### What is required
Look for "C7: 22nF (NET27, VIN) -> 22nF (GND, NET27)" in the records below, then copy that line and every line after it, exactly and with nothing added.

Available data Block Start

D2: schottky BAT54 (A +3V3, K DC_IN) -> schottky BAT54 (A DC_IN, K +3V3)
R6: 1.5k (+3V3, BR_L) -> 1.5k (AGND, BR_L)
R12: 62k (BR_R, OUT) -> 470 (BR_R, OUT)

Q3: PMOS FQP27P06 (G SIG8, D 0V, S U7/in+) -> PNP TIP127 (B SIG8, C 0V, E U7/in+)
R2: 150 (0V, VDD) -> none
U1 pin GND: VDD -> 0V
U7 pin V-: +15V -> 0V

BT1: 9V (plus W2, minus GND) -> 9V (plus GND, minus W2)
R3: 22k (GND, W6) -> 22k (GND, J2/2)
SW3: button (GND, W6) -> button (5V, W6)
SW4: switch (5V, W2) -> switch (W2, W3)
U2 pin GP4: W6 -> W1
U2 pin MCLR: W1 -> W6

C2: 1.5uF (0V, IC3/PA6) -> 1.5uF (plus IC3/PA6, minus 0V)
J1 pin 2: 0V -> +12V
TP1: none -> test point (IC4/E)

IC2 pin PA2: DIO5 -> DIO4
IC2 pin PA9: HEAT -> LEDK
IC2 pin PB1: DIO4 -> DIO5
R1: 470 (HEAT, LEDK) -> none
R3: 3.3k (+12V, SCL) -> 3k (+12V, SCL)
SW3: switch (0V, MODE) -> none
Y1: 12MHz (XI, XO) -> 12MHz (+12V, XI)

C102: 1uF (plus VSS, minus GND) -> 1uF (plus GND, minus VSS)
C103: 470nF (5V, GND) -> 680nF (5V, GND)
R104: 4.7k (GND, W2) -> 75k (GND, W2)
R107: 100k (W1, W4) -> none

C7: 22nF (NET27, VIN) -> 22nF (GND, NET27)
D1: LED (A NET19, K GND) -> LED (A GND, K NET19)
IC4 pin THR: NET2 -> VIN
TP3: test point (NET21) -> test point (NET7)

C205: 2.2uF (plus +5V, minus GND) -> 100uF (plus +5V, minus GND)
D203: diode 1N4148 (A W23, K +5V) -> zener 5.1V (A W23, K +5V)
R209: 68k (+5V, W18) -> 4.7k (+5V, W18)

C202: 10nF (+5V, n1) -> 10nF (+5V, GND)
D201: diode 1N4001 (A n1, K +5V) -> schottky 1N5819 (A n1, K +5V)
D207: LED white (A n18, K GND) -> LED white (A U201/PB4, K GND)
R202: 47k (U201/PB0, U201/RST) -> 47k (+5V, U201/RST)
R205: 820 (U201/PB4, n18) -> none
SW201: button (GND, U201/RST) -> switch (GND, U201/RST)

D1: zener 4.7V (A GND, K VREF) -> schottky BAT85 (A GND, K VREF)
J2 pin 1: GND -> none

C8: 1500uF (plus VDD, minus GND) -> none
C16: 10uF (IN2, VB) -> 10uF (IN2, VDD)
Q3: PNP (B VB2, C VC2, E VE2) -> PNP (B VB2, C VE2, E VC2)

Available data Block End

### Exercise solution
C7: 22nF (NET27, VIN) -> 22nF (GND, NET27)
D1: LED (A NET19, K GND) -> LED (A GND, K NET19)
IC4 pin THR: NET2 -> VIN
TP3: test point (NET21) -> test point (NET7)

C205: 2.2uF (plus +5V, minus GND) -> 100uF (plus +5V, minus GND)
D203: diode 1N4148 (A W23, K +5V) -> zener 5.1V (A W23, K +5V)
R209: 68k (+5V, W18) -> 4.7k (+5V, W18)

C202: 10nF (+5V, n1) -> 10nF (+5V, GND)
D201: diode 1N4001 (A n1, K +5V) -> schottky 1N5819 (A n1, K +5V)
D207: LED white (A n18, K GND) -> LED white (A U201/PB4, K GND)
R202: 47k (U201/PB0, U201/RST) -> 47k (+5V, U201/RST)
R205: 820 (U201/PB4, n18) -> none
SW201: button (GND, U201/RST) -> switch (GND, U201/RST)

D1: zener 4.7V (A GND, K VREF) -> schottky BAT85 (A GND, K VREF)
J2 pin 1: GND -> none

C8: 1500uF (plus VDD, minus GND) -> none
C16: 10uF (IN2, VB) -> 10uF (IN2, VDD)
Q3: PNP (B VB2, C VC2, E VE2) -> PNP (B VB2, C VE2, E VC2)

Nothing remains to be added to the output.